**Your task**
With the line containing "camera: 10 degrees left, 0 degrees up" as the starting point, write out each line exactly through the final line of the listing, both ends included.

-=-=-

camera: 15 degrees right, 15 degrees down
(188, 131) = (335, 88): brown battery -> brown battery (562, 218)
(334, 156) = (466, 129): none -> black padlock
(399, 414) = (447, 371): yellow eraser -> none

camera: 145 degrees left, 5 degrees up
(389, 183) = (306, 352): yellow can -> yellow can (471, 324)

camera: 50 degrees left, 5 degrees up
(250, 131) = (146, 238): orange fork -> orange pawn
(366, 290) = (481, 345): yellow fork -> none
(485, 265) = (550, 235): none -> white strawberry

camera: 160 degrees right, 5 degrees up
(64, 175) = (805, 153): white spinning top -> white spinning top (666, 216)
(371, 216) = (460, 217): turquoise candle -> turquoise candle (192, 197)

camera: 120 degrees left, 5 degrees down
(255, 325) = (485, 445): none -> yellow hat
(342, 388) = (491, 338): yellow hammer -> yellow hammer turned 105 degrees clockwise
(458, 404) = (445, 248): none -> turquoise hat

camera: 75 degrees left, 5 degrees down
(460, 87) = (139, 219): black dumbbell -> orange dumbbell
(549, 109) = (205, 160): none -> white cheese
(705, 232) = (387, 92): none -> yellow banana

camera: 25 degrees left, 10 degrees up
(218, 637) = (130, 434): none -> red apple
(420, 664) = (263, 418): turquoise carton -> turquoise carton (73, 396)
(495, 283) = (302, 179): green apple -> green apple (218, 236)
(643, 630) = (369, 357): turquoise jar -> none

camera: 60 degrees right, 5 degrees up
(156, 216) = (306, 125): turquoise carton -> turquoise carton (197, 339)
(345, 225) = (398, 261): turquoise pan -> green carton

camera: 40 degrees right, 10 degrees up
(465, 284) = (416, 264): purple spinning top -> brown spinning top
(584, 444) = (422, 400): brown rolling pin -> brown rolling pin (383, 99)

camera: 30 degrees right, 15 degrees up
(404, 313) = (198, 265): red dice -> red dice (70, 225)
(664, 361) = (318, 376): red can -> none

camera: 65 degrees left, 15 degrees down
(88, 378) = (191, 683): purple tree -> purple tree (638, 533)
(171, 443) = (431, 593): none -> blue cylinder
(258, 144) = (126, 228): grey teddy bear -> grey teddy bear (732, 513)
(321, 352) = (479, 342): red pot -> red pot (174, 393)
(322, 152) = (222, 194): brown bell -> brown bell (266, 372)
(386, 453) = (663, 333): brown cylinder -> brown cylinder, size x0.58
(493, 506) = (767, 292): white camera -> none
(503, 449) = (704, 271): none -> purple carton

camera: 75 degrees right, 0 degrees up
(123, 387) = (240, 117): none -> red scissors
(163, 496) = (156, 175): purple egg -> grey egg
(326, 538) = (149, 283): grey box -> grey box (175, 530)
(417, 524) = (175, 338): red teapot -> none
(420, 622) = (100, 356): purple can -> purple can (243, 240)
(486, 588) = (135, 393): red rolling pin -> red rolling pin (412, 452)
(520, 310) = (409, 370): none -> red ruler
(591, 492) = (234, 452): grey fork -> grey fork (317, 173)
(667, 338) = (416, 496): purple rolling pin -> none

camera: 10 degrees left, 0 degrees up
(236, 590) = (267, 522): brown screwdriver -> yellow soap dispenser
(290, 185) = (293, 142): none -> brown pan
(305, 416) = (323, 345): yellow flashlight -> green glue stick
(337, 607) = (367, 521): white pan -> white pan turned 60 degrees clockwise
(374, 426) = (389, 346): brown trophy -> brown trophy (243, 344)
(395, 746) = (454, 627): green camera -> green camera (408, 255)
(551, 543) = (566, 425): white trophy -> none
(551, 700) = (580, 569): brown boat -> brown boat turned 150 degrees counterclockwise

-=-=-

**Your response**
camera: 10 degrees left, 0 degrees up
(236, 590) = (267, 522): brown screwdriver -> yellow soap dispenser
(290, 185) = (293, 142): none -> brown pan
(305, 416) = (323, 345): yellow flashlight -> green glue stick
(337, 607) = (367, 521): white pan -> white pan turned 60 degrees clockwise
(374, 426) = (389, 346): brown trophy -> brown trophy (243, 344)
(395, 746) = (454, 627): green camera -> green camera (408, 255)
(551, 543) = (566, 425): white trophy -> none
(551, 700) = (580, 569): brown boat -> brown boat turned 150 degrees counterclockwise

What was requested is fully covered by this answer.